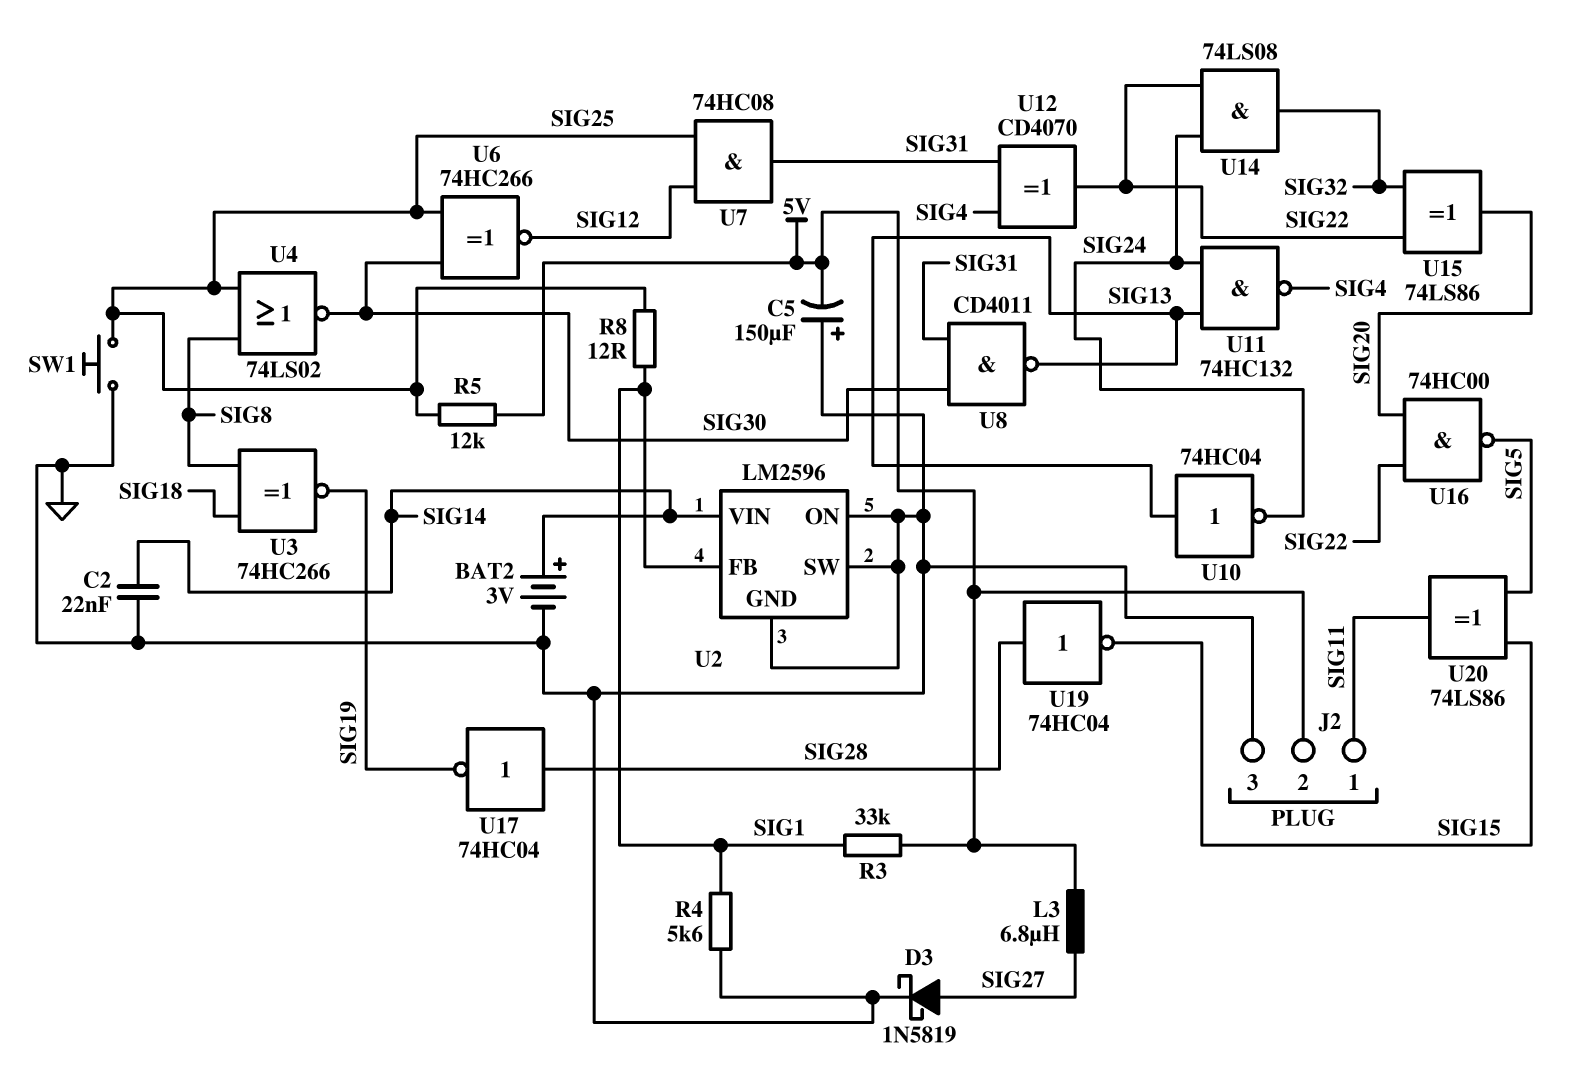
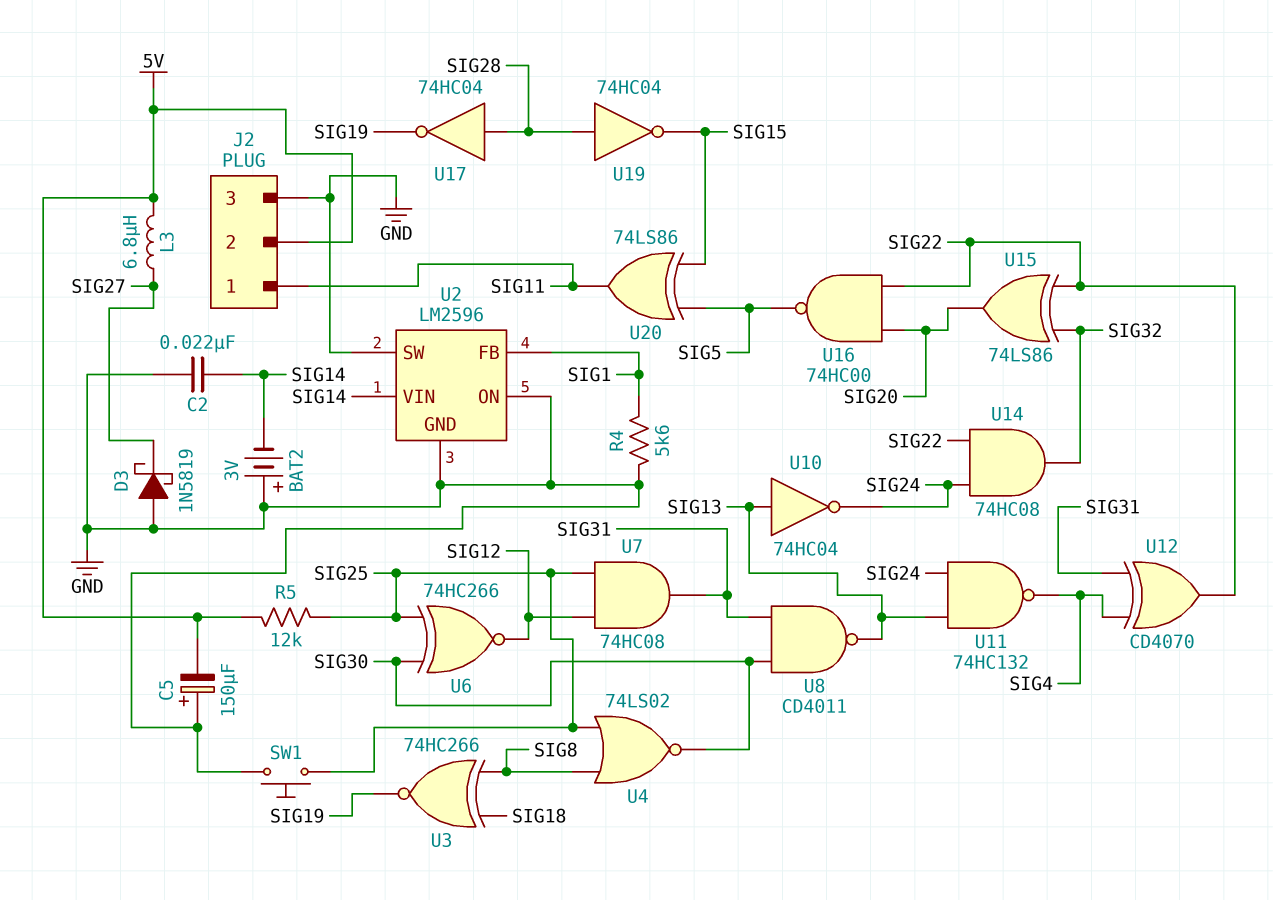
BAT2: 3V (plus SIG14, minus GND) -> 3V (plus GND, minus SIG14)
D3: schottky 1N5819 (A SIG27, K GND) -> schottky 1N5819 (A GND, K SIG27)
R3: 33k (5V, SIG1) -> none
R8: 12 (SIG1, SIG25) -> none
U14: AND 74LS08 (in SIG22, in SIG24, out SIG32) -> AND 74HC08 (in SIG22, in SIG24, out SIG32)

:::::

WHAT YOU SHOULD DO: Your task is an exact printout of the records above, with no pictures.

PROBLEM SOLUTION:
BAT2: 3V (plus SIG14, minus GND) -> 3V (plus GND, minus SIG14)
D3: schottky 1N5819 (A SIG27, K GND) -> schottky 1N5819 (A GND, K SIG27)
R3: 33k (5V, SIG1) -> none
R8: 12 (SIG1, SIG25) -> none
U14: AND 74LS08 (in SIG22, in SIG24, out SIG32) -> AND 74HC08 (in SIG22, in SIG24, out SIG32)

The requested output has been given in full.